Record excerpts START
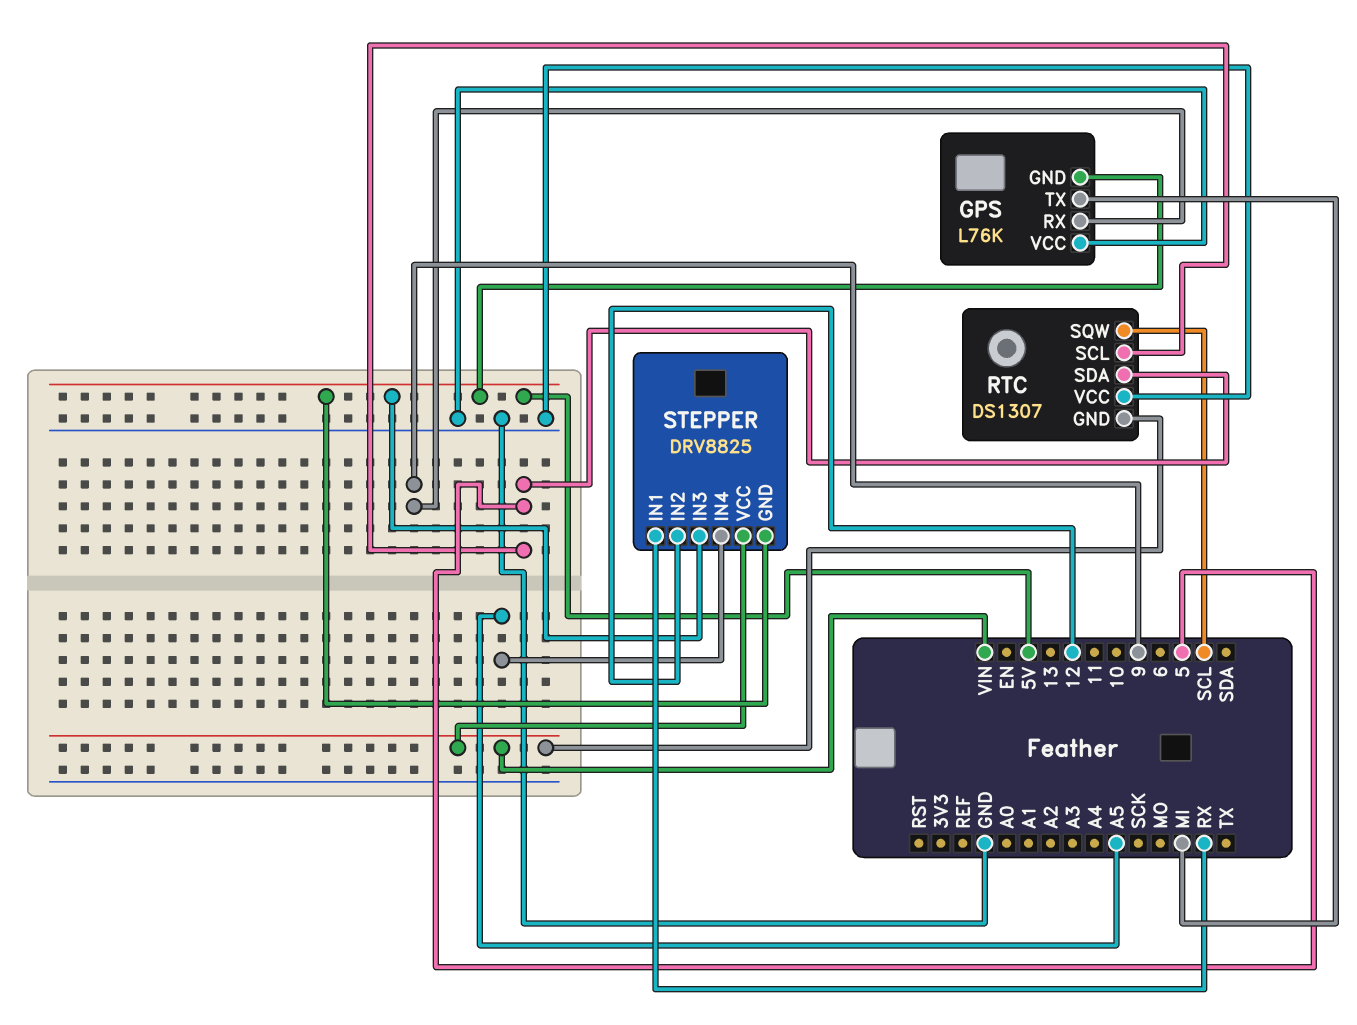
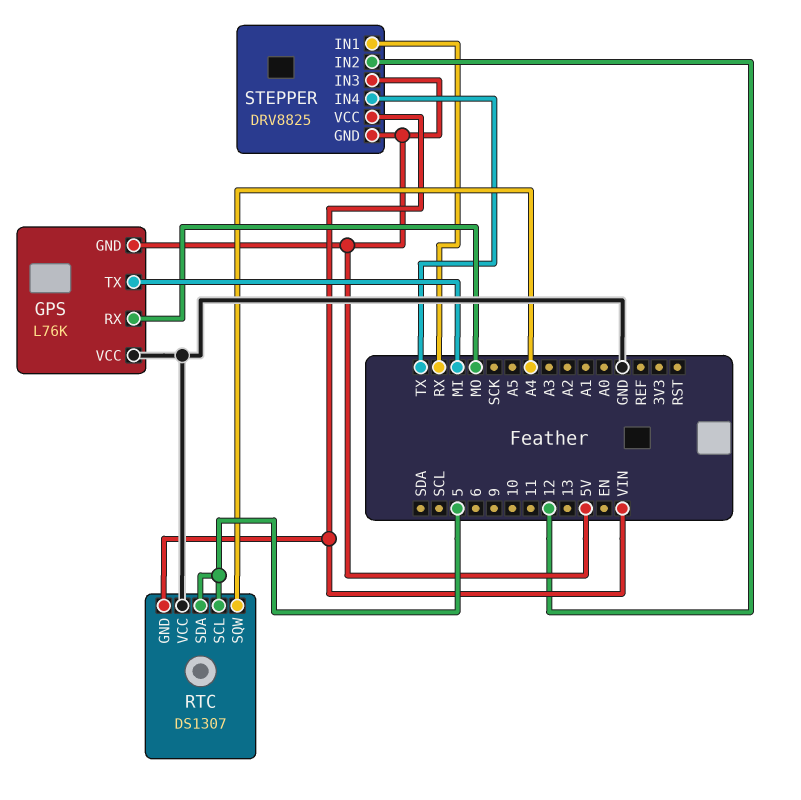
GPS pin RX: 9 -> MO
RTC pin SQW: SCL -> A4
STEPPER pin IN4: A5 -> TX

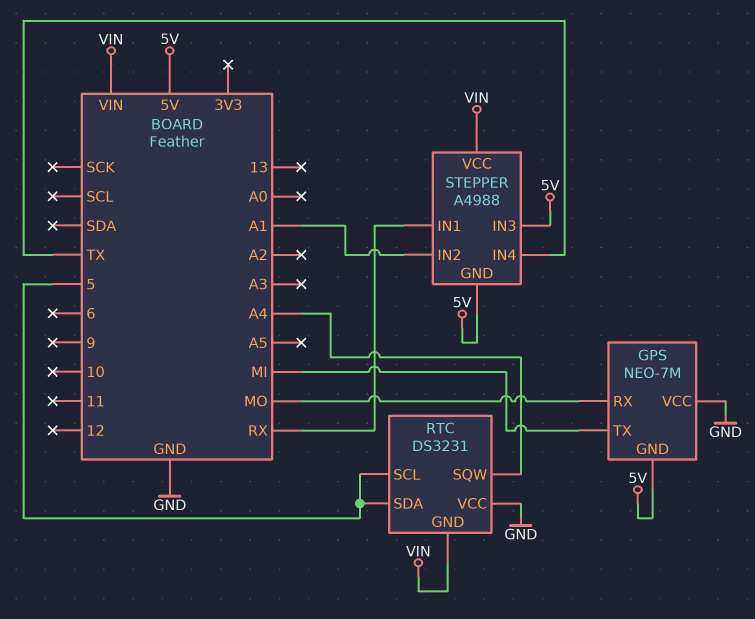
GPS: L76K -> NEO-7M
RTC: DS1307 -> DS3231
STEPPER: DRV8825 -> A4988
STEPPER pin IN2: 12 -> A1

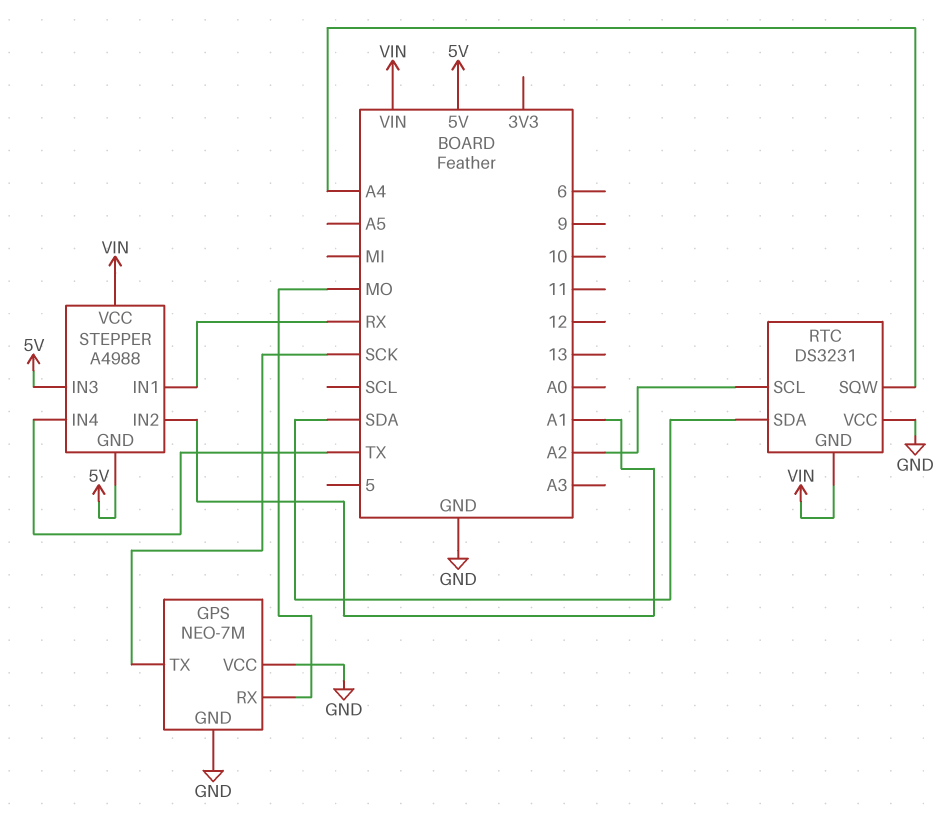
GPS pin GND: 5V -> GND
GPS pin TX: MI -> SCK
RTC pin SCL: 5 -> A2
RTC pin SDA: 5 -> SDA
Record excerpts END
- **Problem to work on**
Your task is to copy every line of the entries that contains the string "STEPPER".

- **Your response**
STEPPER pin IN4: A5 -> TX
STEPPER: DRV8825 -> A4988
STEPPER pin IN2: 12 -> A1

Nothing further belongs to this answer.